Problem:
Arrange the data below as a Markdown table with the columns Row and Line, numbering each line in order and omitting blank lines. Leave the pictures out.

Data items:
##############################
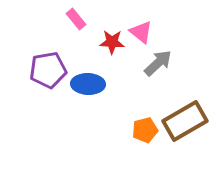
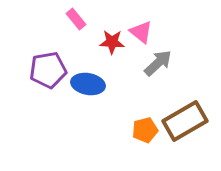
blue ellipse: rotated 8 degrees clockwise
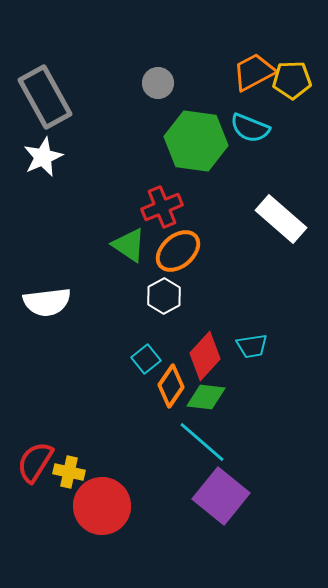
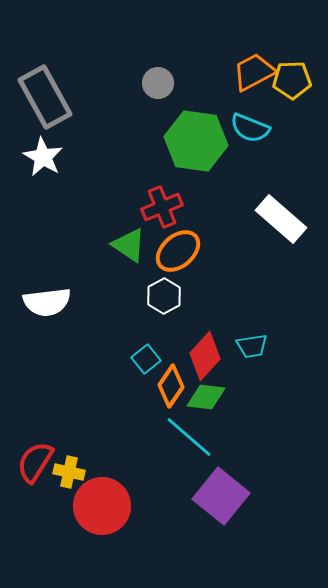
white star: rotated 18 degrees counterclockwise
cyan line: moved 13 px left, 5 px up
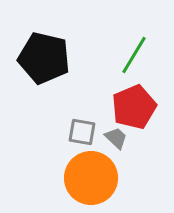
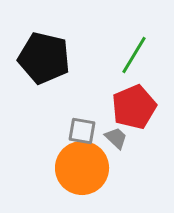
gray square: moved 1 px up
orange circle: moved 9 px left, 10 px up
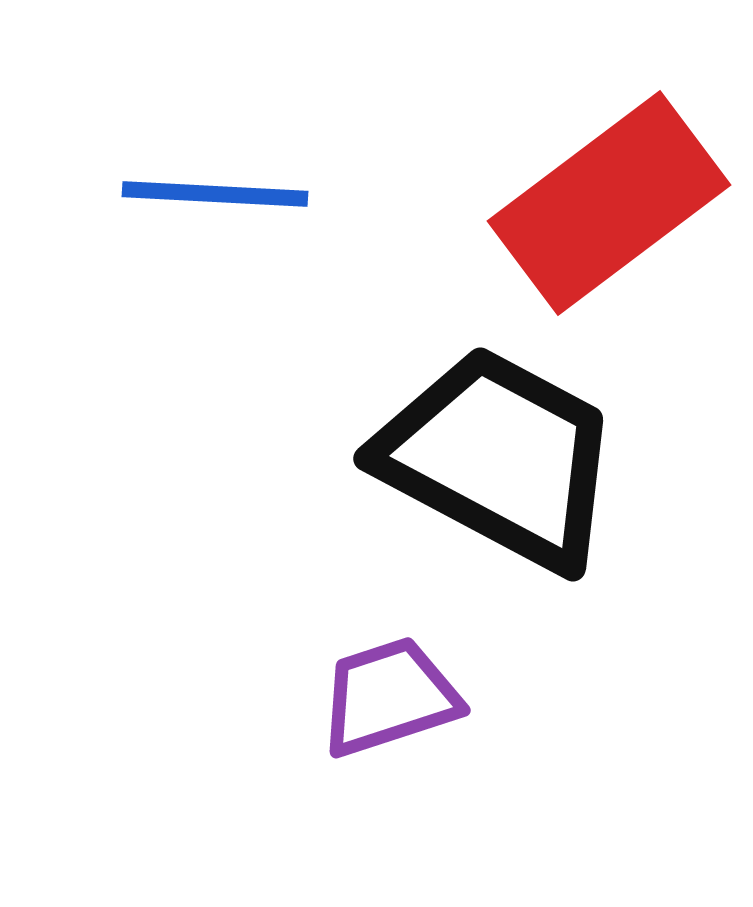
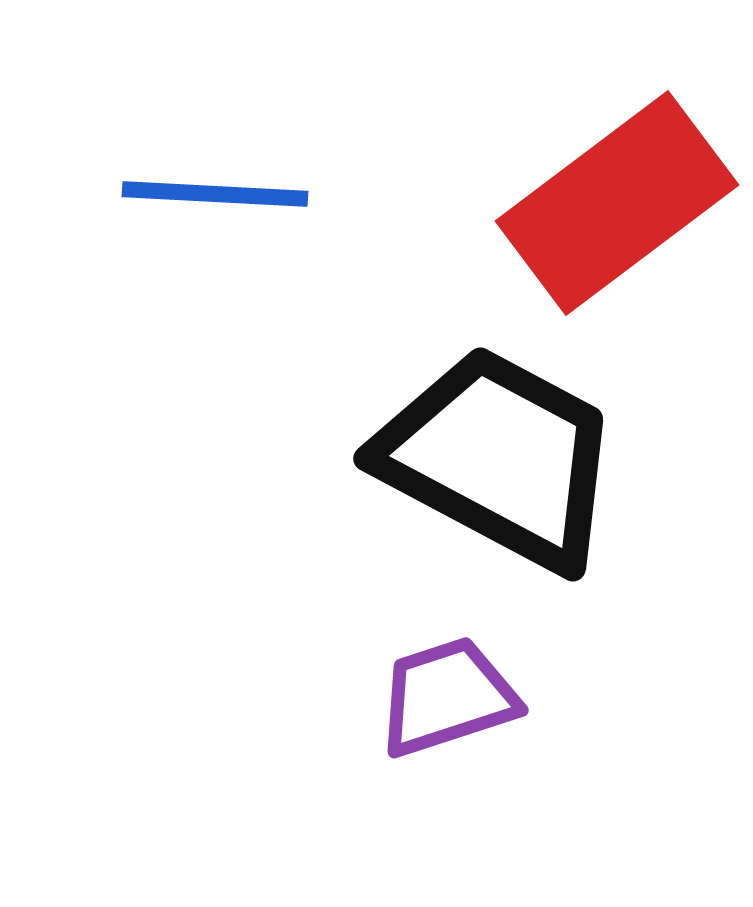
red rectangle: moved 8 px right
purple trapezoid: moved 58 px right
##############################
Output:
| Row | Line |
|---|---|
| 1 | blue ellipse: rotated 8 degrees clockwise |
| 2 | white star: rotated 18 degrees counterclockwise |
| 3 | cyan line: moved 13 px left, 5 px up |
| 4 | gray square: moved 1 px up |
| 5 | orange circle: moved 9 px left, 10 px up |
| 6 | red rectangle: moved 8 px right |
| 7 | purple trapezoid: moved 58 px right |